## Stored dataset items
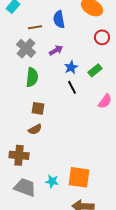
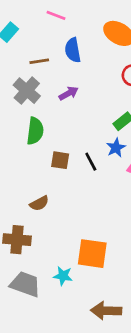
blue star: (71, 67) -> (116, 148), moved
black line: (72, 87) -> (91, 162), moved
brown square: (38, 108) -> (60, 160), moved
orange square: (79, 177) -> (92, 254), moved

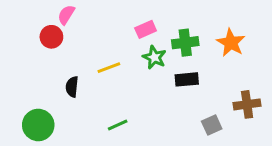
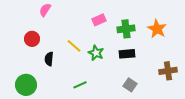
red circle: (51, 37) -> (32, 39), moved
green star: (154, 57) -> (96, 53), moved
yellow line: (109, 68) -> (74, 46), turned 63
gray square: (212, 125) -> (130, 85), moved, turned -32

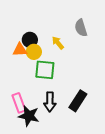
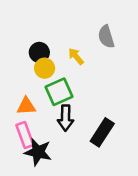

## Try it
Give back all the records as they stand, but with no pictures in the copy.

## Response box
blue star: (71, 67) -> (116, 148), moved
black line: (72, 87) -> (91, 162), moved
brown square: (38, 108) -> (60, 160), moved
orange square: (79, 177) -> (92, 254), moved

red circle: (51, 37) -> (32, 39), moved
green star: (154, 57) -> (96, 53), moved
yellow line: (109, 68) -> (74, 46), turned 63
gray square: (212, 125) -> (130, 85), moved, turned -32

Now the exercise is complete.